#### ABOUT THIS TASK:
Below are records to return verbatim; the pictures are to be dropped.
#####
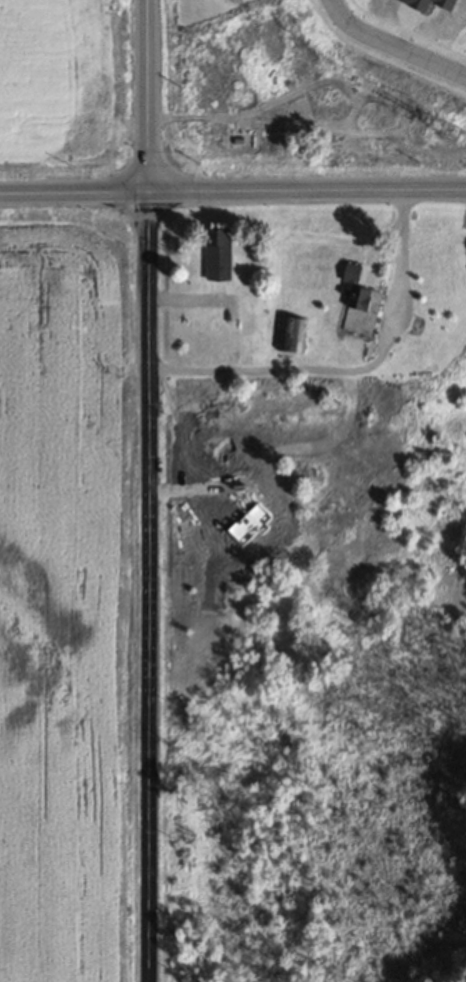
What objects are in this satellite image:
road: (392, 46)
road: (148, 95)
power tower: (444, 132)
road: (233, 191)
building: (215, 254)
building: (350, 301)
building: (289, 334)
road: (150, 587)

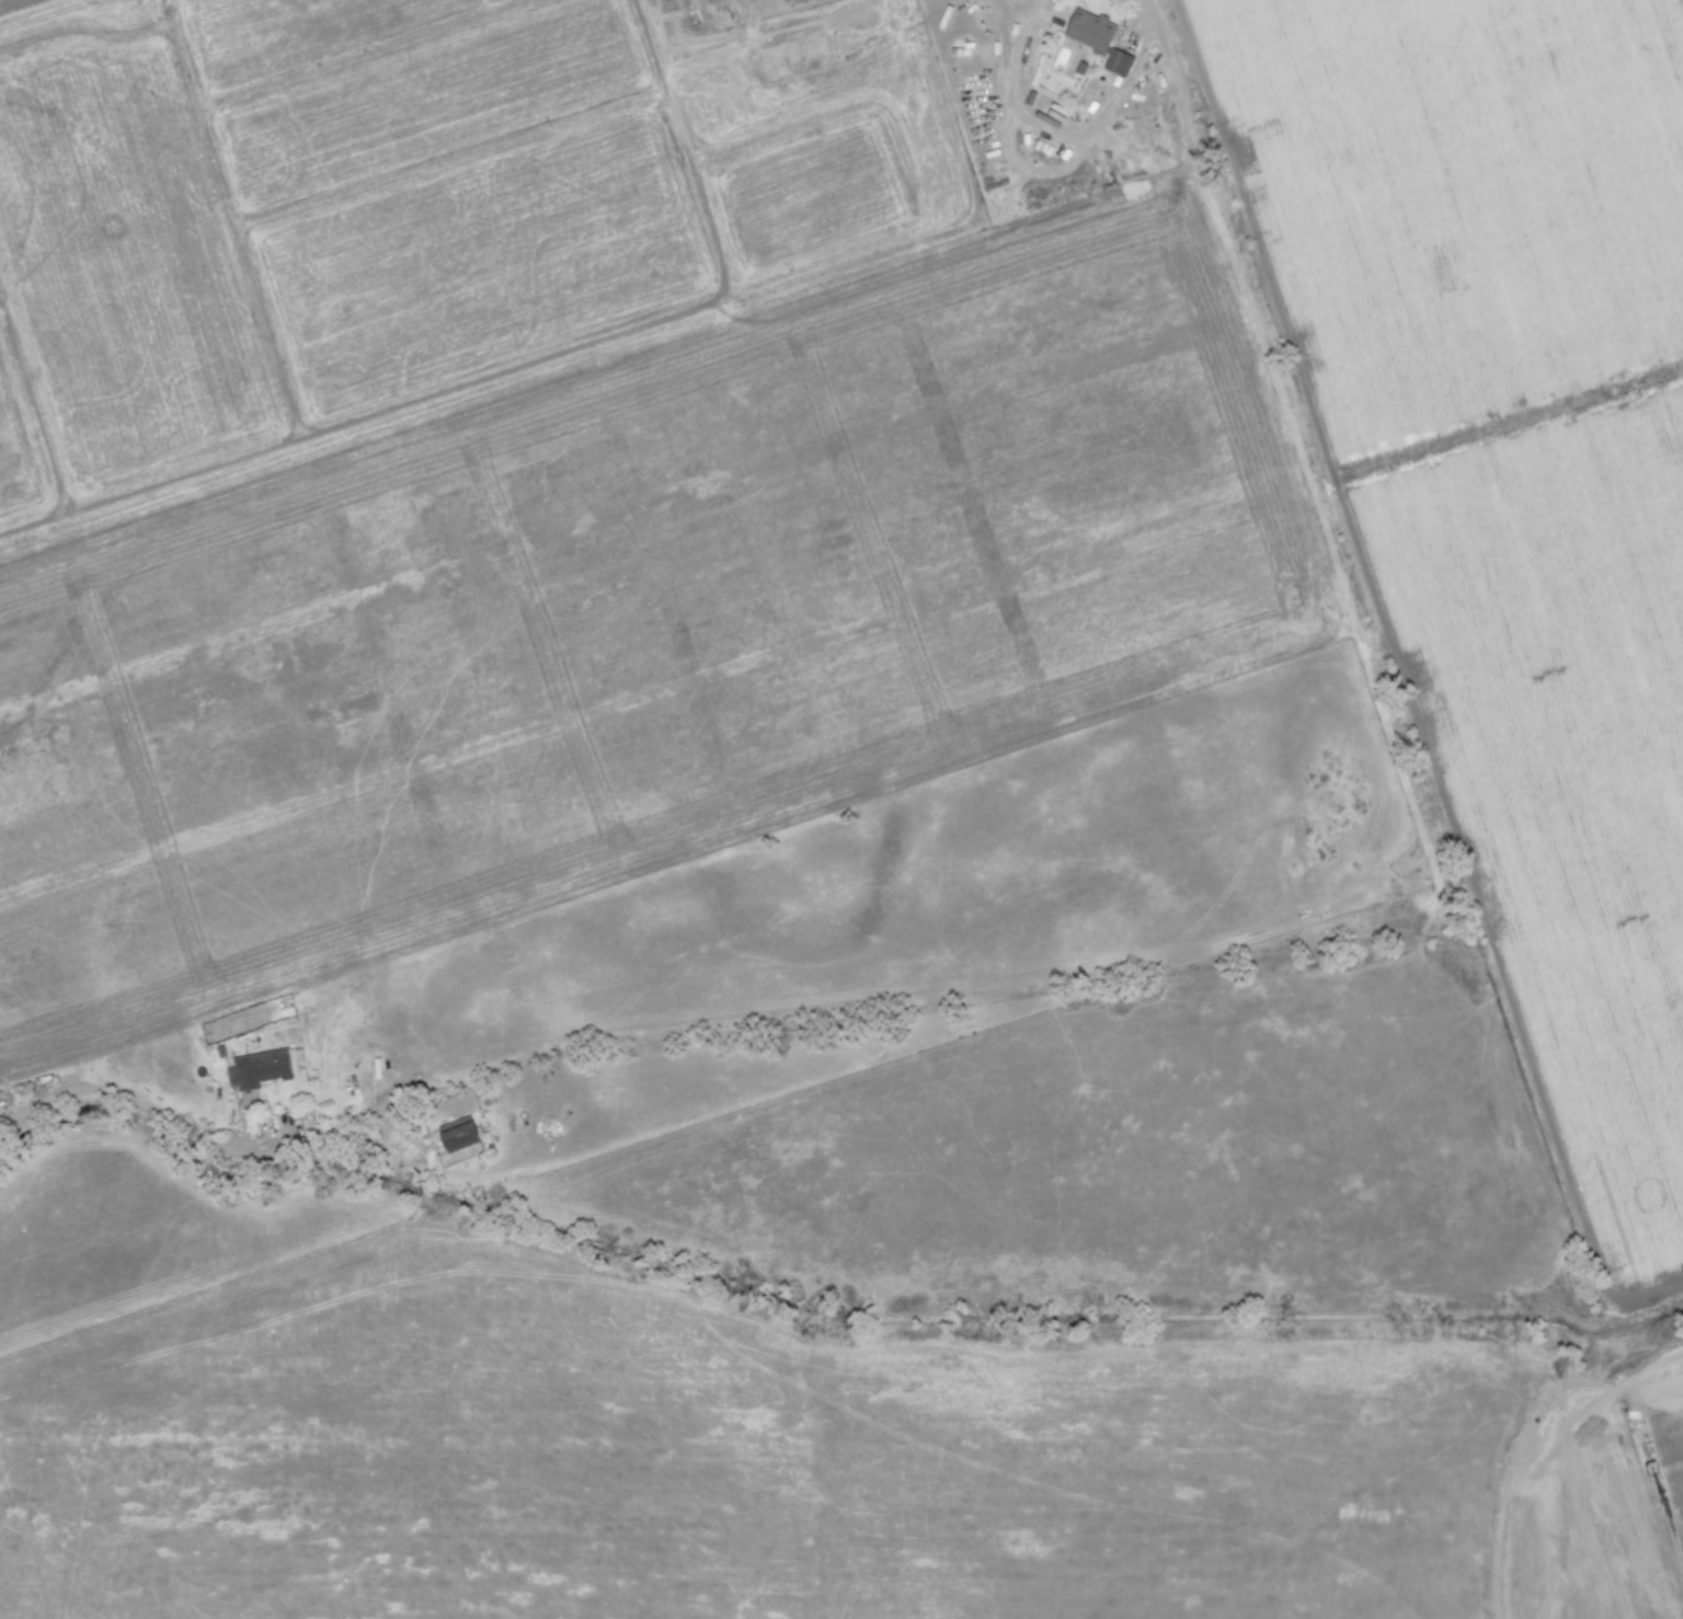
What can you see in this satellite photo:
road: (1145, 10)
building: (1101, 40)
building: (257, 1069)
railway: (103, 1085)
road: (107, 1091)
building: (457, 1134)

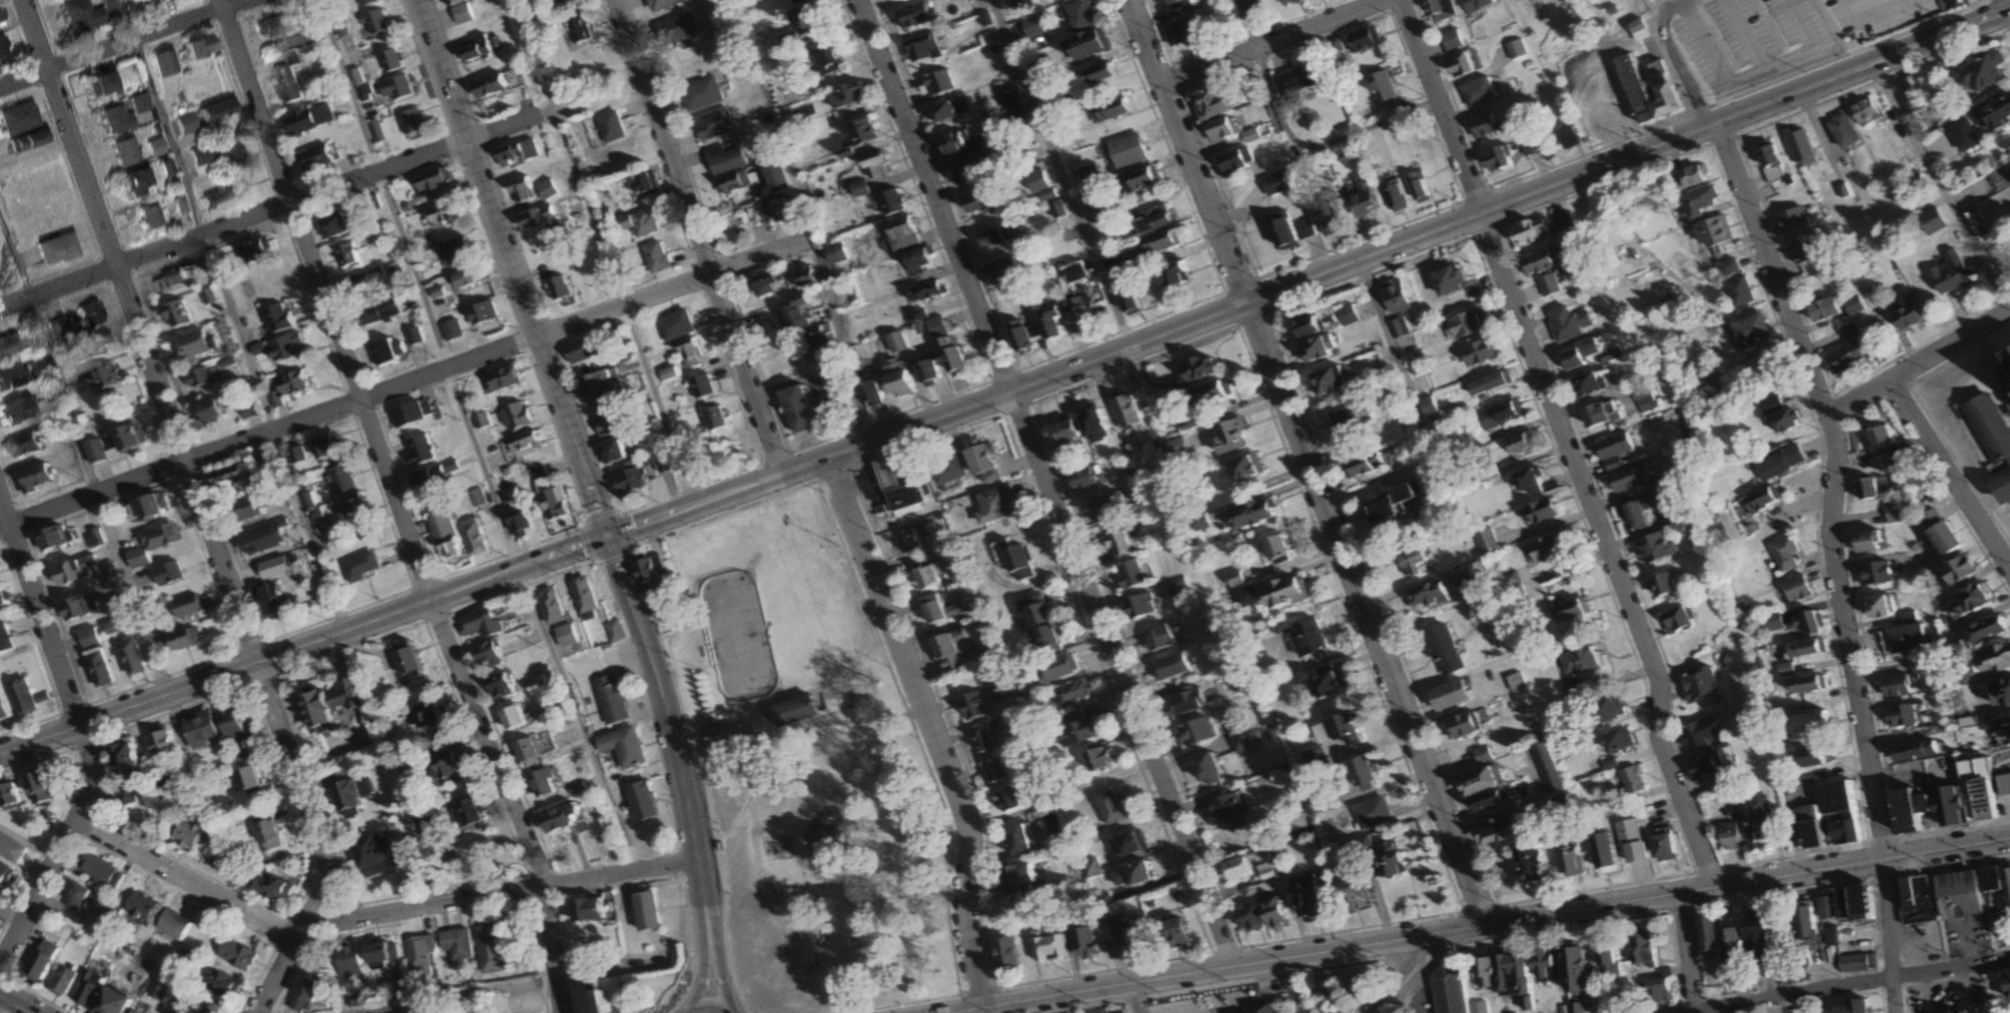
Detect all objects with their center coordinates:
road: (1879, 13)
road: (1751, 34)
road: (1145, 41)
road: (1274, 41)
road: (122, 43)
road: (1681, 57)
road: (1759, 73)
road: (1296, 141)
road: (1626, 155)
road: (1061, 173)
road: (1940, 185)
road: (1203, 191)
road: (276, 206)
road: (699, 236)
road: (603, 253)
road: (513, 269)
road: (1322, 292)
road: (829, 305)
road: (232, 315)
road: (1919, 362)
road: (405, 383)
road: (926, 420)
road: (474, 437)
road: (1567, 440)
road: (83, 453)
road: (1949, 475)
road: (1046, 483)
road: (398, 505)
road: (202, 509)
traffic signals: (609, 539)
road: (631, 547)
road: (1831, 558)
road: (1364, 612)
road: (303, 644)
road: (847, 683)
building: (792, 709)
road: (928, 728)
road: (84, 738)
road: (785, 742)
road: (676, 748)
park: (807, 767)
road: (704, 777)
road: (669, 785)
building: (721, 843)
road: (658, 857)
road: (1747, 880)
road: (341, 886)
road: (373, 913)
road: (1449, 932)
road: (1685, 952)
road: (1184, 974)
road: (1402, 979)
road: (1235, 983)
road: (1845, 988)
road: (184, 989)
road: (722, 990)
road: (712, 991)
road: (1961, 991)
road: (706, 992)
road: (34, 994)
road: (1926, 994)
road: (460, 996)
building: (601, 996)
road: (1132, 998)
road: (1240, 1001)
road: (18, 1002)
road: (904, 1005)
road: (1780, 1005)
road: (711, 1006)
road: (982, 1011)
#####
#### RESULT FOR THIS EXERCISE:
What objects are in this satellite image:
road: (392, 46)
road: (148, 95)
power tower: (444, 132)
road: (233, 191)
building: (215, 254)
building: (350, 301)
building: (289, 334)
road: (150, 587)

What can you see in this satellite photo:
road: (1145, 10)
building: (1101, 40)
building: (257, 1069)
railway: (103, 1085)
road: (107, 1091)
building: (457, 1134)

Detect all objects with their center coordinates:
road: (1879, 13)
road: (1751, 34)
road: (1145, 41)
road: (1274, 41)
road: (122, 43)
road: (1681, 57)
road: (1759, 73)
road: (1296, 141)
road: (1626, 155)
road: (1061, 173)
road: (1940, 185)
road: (1203, 191)
road: (276, 206)
road: (699, 236)
road: (603, 253)
road: (513, 269)
road: (1322, 292)
road: (829, 305)
road: (232, 315)
road: (1919, 362)
road: (405, 383)
road: (926, 420)
road: (474, 437)
road: (1567, 440)
road: (83, 453)
road: (1949, 475)
road: (1046, 483)
road: (398, 505)
road: (202, 509)
traffic signals: (609, 539)
road: (631, 547)
road: (1831, 558)
road: (1364, 612)
road: (303, 644)
road: (847, 683)
building: (792, 709)
road: (928, 728)
road: (84, 738)
road: (785, 742)
road: (676, 748)
park: (807, 767)
road: (704, 777)
road: (669, 785)
building: (721, 843)
road: (658, 857)
road: (1747, 880)
road: (341, 886)
road: (373, 913)
road: (1449, 932)
road: (1685, 952)
road: (1184, 974)
road: (1402, 979)
road: (1235, 983)
road: (1845, 988)
road: (184, 989)
road: (722, 990)
road: (712, 991)
road: (1961, 991)
road: (706, 992)
road: (34, 994)
road: (1926, 994)
road: (460, 996)
building: (601, 996)
road: (1132, 998)
road: (1240, 1001)
road: (18, 1002)
road: (904, 1005)
road: (1780, 1005)
road: (711, 1006)
road: (982, 1011)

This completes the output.